TASK GOAL:
Line tally for the word "left": count the lines below that contain it and reply with the number alone.

MATERIAL FOR THIS EXERCISE START

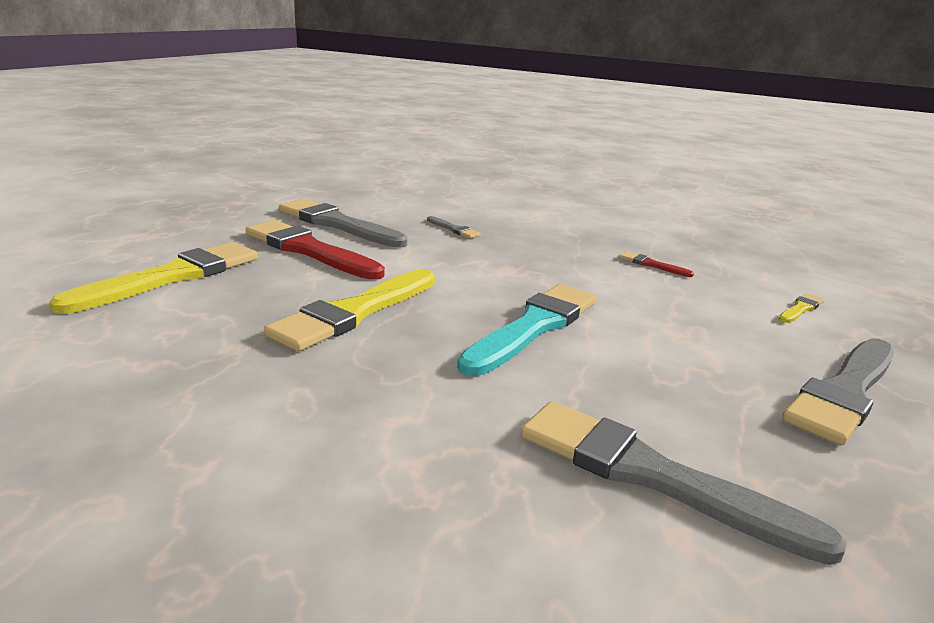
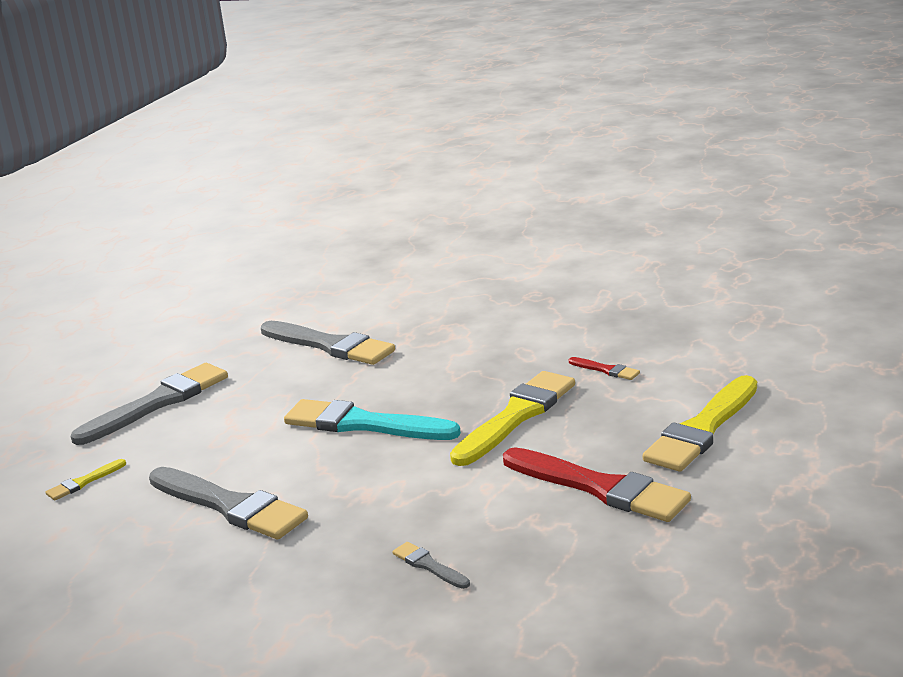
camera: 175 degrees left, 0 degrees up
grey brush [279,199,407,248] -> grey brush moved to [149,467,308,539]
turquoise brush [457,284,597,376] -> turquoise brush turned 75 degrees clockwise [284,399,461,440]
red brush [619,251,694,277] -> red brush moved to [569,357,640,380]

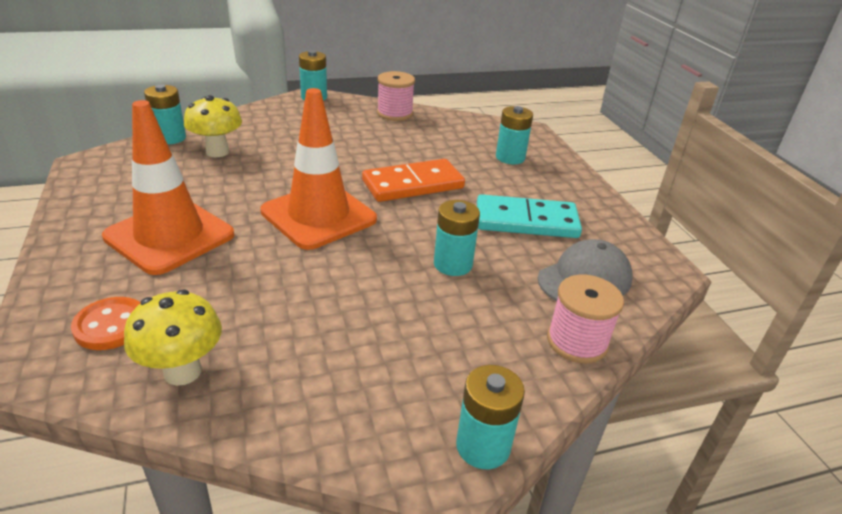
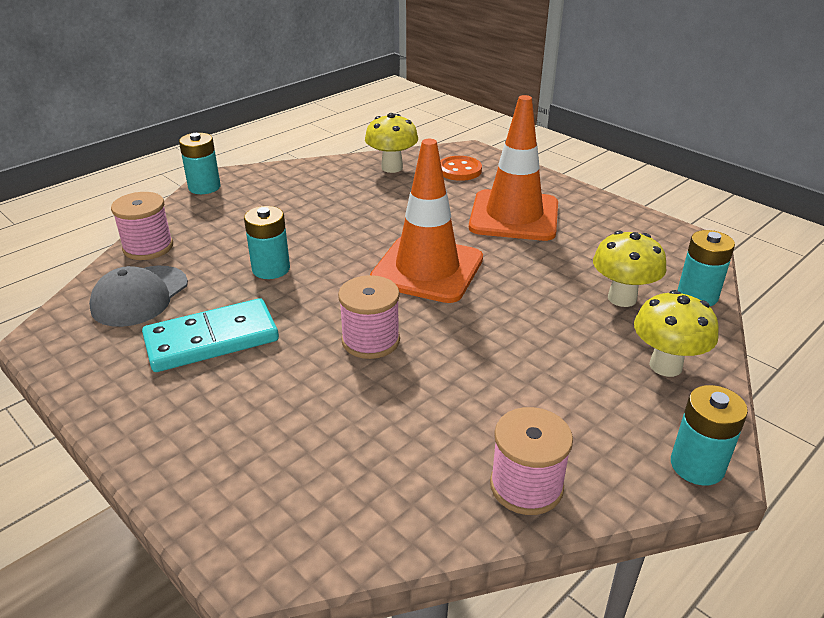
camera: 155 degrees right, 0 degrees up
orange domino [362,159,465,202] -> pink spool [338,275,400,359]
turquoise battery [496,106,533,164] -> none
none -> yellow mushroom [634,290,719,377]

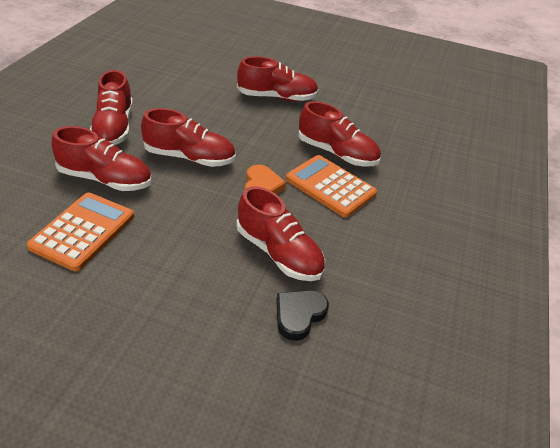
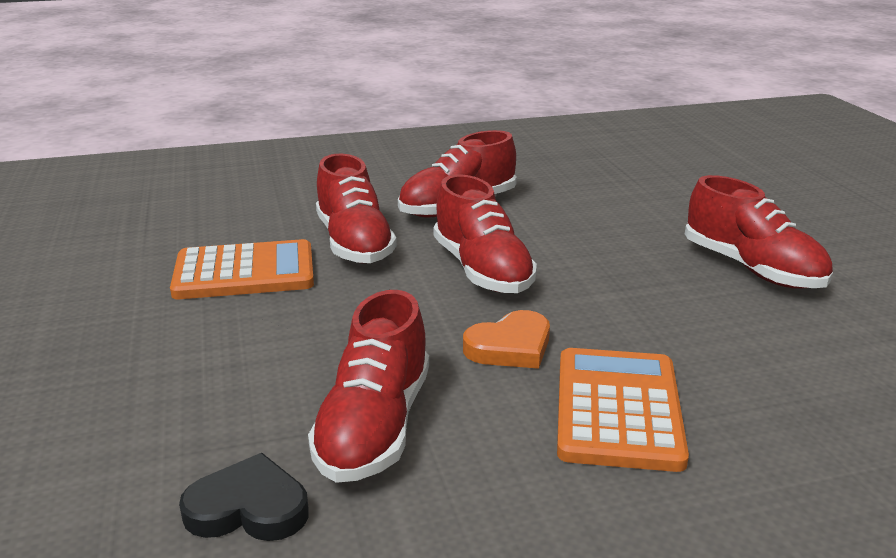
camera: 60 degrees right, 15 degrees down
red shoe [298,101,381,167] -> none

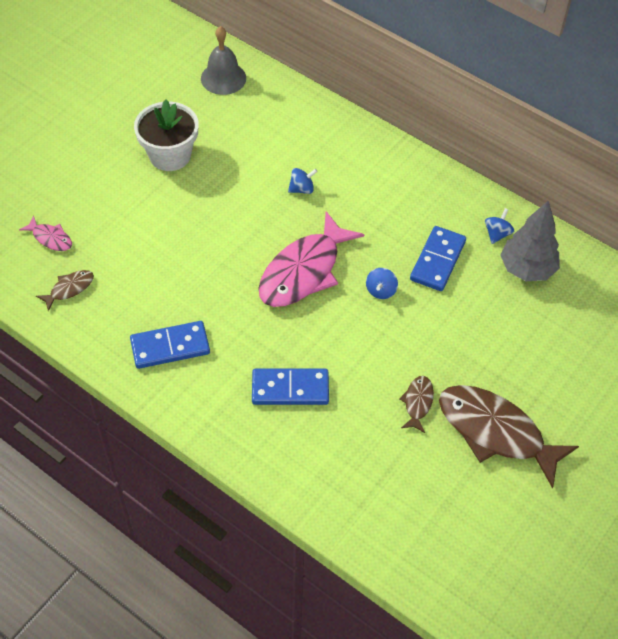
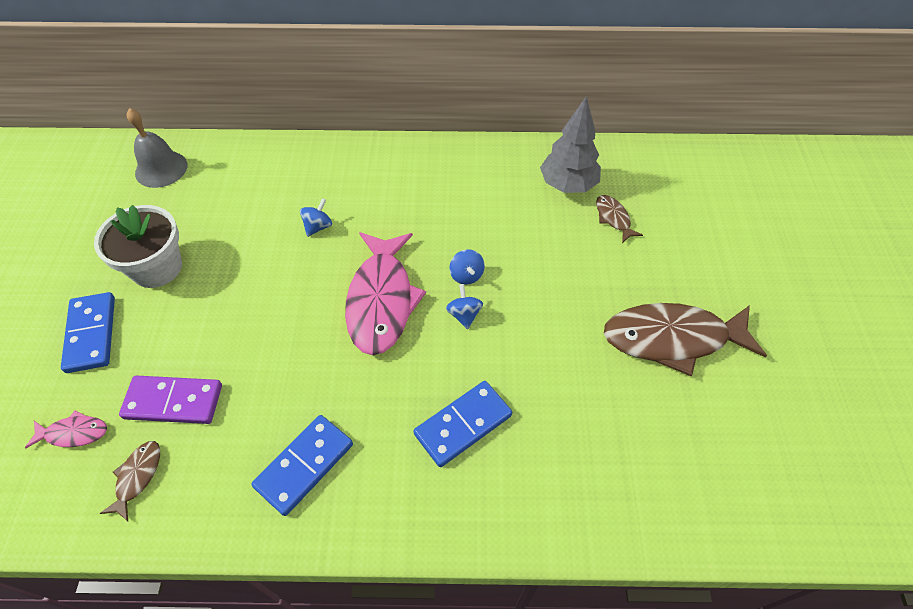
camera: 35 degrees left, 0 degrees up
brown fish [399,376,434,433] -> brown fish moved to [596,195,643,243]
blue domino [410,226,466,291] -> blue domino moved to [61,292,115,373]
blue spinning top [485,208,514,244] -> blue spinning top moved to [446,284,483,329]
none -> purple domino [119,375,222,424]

MATERIAL FOR THIS EXERCISE END

SOLUTION TO THE EXERCISE:
2